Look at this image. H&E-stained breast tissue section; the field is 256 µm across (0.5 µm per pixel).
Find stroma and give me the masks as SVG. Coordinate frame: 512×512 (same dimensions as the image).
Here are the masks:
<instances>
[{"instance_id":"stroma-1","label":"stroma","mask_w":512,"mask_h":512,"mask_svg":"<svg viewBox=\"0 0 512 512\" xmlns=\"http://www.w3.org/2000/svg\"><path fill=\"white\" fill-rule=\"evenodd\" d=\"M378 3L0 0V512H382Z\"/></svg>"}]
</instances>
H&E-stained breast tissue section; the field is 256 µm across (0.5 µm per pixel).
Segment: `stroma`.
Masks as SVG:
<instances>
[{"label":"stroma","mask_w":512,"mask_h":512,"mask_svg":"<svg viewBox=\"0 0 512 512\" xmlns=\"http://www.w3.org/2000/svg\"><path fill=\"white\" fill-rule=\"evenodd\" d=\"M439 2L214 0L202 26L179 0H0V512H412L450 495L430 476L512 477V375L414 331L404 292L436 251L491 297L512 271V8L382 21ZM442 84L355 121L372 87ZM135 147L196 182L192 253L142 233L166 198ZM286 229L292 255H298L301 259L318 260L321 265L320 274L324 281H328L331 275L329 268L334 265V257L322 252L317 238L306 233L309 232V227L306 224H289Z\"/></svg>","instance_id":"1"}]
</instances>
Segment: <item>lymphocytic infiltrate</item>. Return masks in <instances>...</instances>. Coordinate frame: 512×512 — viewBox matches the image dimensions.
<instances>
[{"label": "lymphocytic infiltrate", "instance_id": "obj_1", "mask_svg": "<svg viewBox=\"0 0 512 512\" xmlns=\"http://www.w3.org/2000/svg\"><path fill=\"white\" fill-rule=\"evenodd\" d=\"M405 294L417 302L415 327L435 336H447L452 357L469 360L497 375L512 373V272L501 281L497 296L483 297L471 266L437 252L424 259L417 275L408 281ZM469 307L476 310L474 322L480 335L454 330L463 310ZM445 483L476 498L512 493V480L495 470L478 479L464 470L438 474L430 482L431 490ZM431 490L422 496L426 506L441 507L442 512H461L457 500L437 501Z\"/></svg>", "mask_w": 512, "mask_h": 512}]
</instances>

#### [TASK TO COMPLETE]
Repeat the data verbatim.

#### [ANSWER TO THE PROBLEM]
Look at this image. H&E-stained breast tissue section; the field is 256 µm across (0.5 µm per pixel).
Find stroma and give me the masks as SVG. Coordinate frame: 512×512 (same dimensions as the image).
Here are the masks:
<instances>
[{"instance_id":"stroma-1","label":"stroma","mask_w":512,"mask_h":512,"mask_svg":"<svg viewBox=\"0 0 512 512\" xmlns=\"http://www.w3.org/2000/svg\"><path fill=\"white\" fill-rule=\"evenodd\" d=\"M378 3L0 0V512H382Z\"/></svg>"}]
</instances>
H&E-stained breast tissue section; the field is 256 µm across (0.5 µm per pixel).
Segment: `stroma`.
Masks as SVG:
<instances>
[{"label":"stroma","mask_w":512,"mask_h":512,"mask_svg":"<svg viewBox=\"0 0 512 512\" xmlns=\"http://www.w3.org/2000/svg\"><path fill=\"white\" fill-rule=\"evenodd\" d=\"M439 2L214 0L202 26L179 0H0V512H412L450 495L430 476L512 477V375L414 331L404 292L436 251L491 297L512 271V8L382 21ZM442 84L355 121L372 87ZM135 147L196 182L192 253L142 233L166 198ZM286 229L292 255H298L301 259L318 260L321 265L320 274L324 281H328L331 275L329 268L334 265V257L322 252L317 238L306 233L309 232V227L306 224H289Z\"/></svg>","instance_id":"1"}]
</instances>
Segment: <item>lymphocytic infiltrate</item>. Return masks in <instances>...</instances>. Coordinate frame: 512×512 — viewBox matches the image dimensions.
<instances>
[{"label": "lymphocytic infiltrate", "instance_id": "obj_1", "mask_svg": "<svg viewBox=\"0 0 512 512\" xmlns=\"http://www.w3.org/2000/svg\"><path fill=\"white\" fill-rule=\"evenodd\" d=\"M405 294L417 302L415 327L435 336H447L452 357L469 360L497 375L512 373V272L501 281L497 296L483 297L471 266L437 252L424 259L417 275L408 281ZM469 307L476 310L474 322L480 335L454 330L463 310ZM445 483L476 498L512 493V480L495 470L478 479L464 470L438 474L430 482L431 490ZM431 490L422 496L426 506L441 507L442 512H461L457 500L437 501Z\"/></svg>", "mask_w": 512, "mask_h": 512}]
</instances>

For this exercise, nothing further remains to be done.